[[ Listed entries open ]]

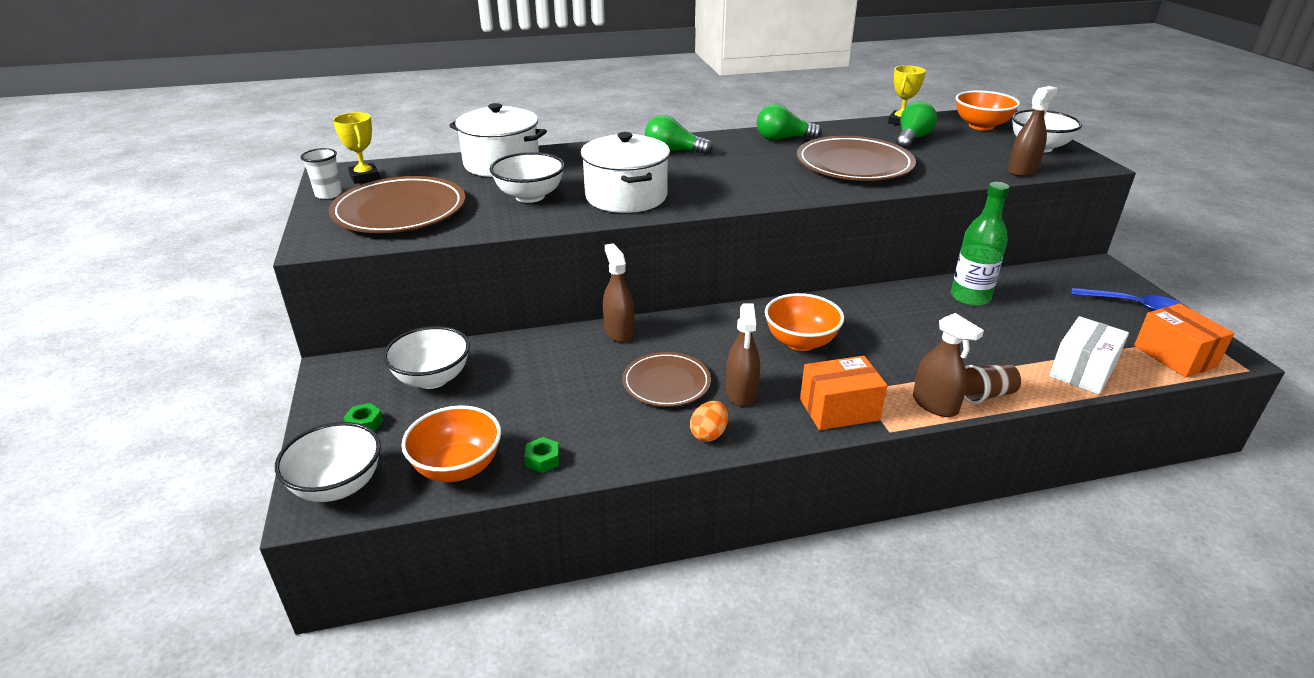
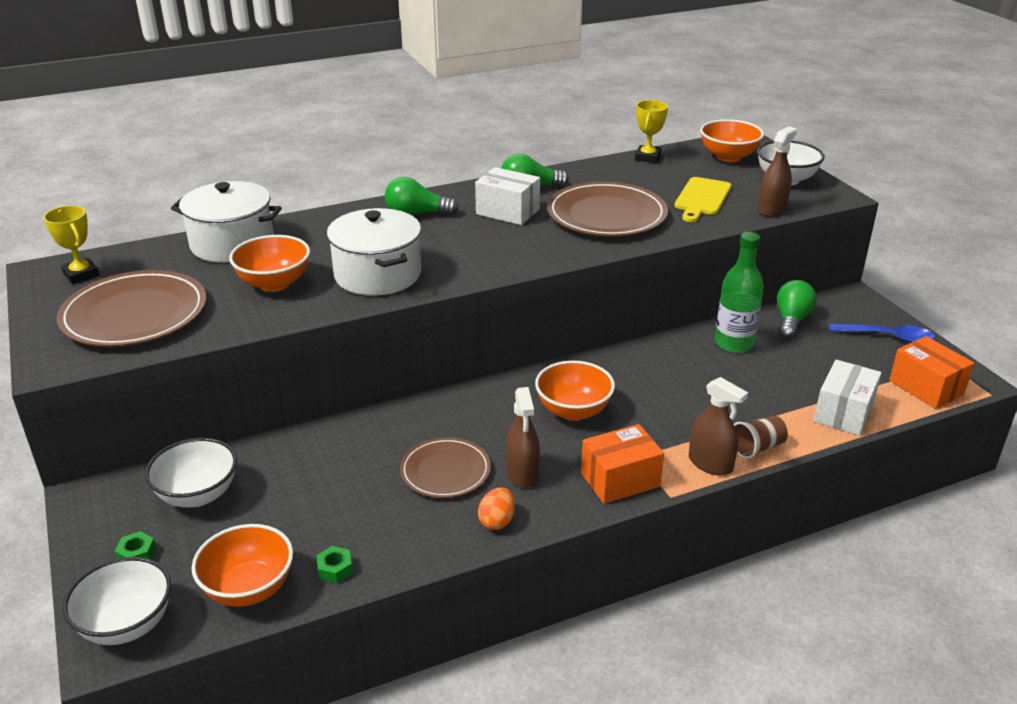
camera: 10 degrees left, 0 degrees up
white cup [301,148,342,199] -> none
white bowl [490,152,565,203] -> orange bowl [229,235,310,292]
brown spray bottle [603,243,635,343] -> none
green light bulb [896,101,937,149] -> green light bulb moved to [777,280,817,339]
none -> white box [475,167,540,225]
none -> yellow cutting board [675,177,731,222]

[[ Listed entries closed ]]

**Task goal**:
The line with "green light bulb [896,101,937,149]" marks where to start. Transcribe from there through the final line of the records, exactly and with nothing added.

**Your response**:
green light bulb [896,101,937,149] -> green light bulb moved to [777,280,817,339]
none -> white box [475,167,540,225]
none -> yellow cutting board [675,177,731,222]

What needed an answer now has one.